# EXERCISE REQUIREMENTS
Look for the line containing "calculadora [negro] (375,218,454,261)" in the listing below. Retype that line and every subsequent line through the last one, and only those.

** Opening DATA PROVIDED block **

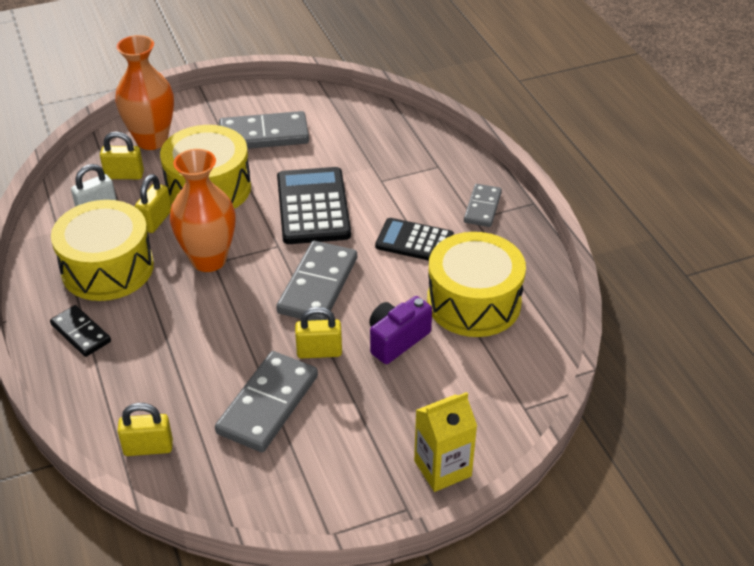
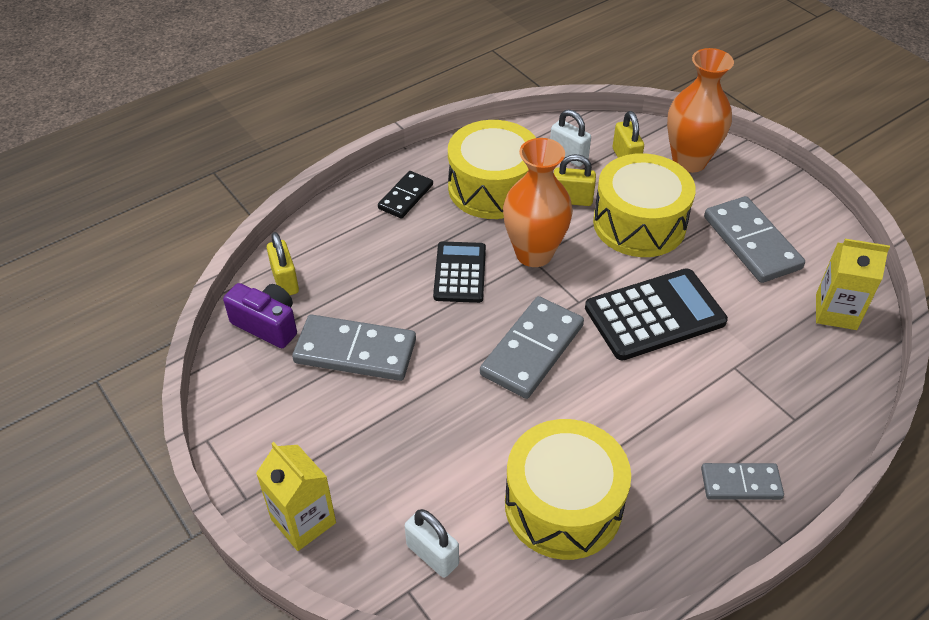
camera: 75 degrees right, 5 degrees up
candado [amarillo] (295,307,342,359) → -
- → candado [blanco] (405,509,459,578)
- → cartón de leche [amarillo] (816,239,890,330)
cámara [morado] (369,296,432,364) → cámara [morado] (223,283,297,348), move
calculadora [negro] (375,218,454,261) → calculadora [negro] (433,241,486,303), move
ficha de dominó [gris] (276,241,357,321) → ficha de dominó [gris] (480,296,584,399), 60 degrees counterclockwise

** Closing DATA PROVIDED block **

# ANSWER BOX
calculadora [negro] (375,218,454,261) → calculadora [negro] (433,241,486,303), move
ficha de dominó [gris] (276,241,357,321) → ficha de dominó [gris] (480,296,584,399), 60 degrees counterclockwise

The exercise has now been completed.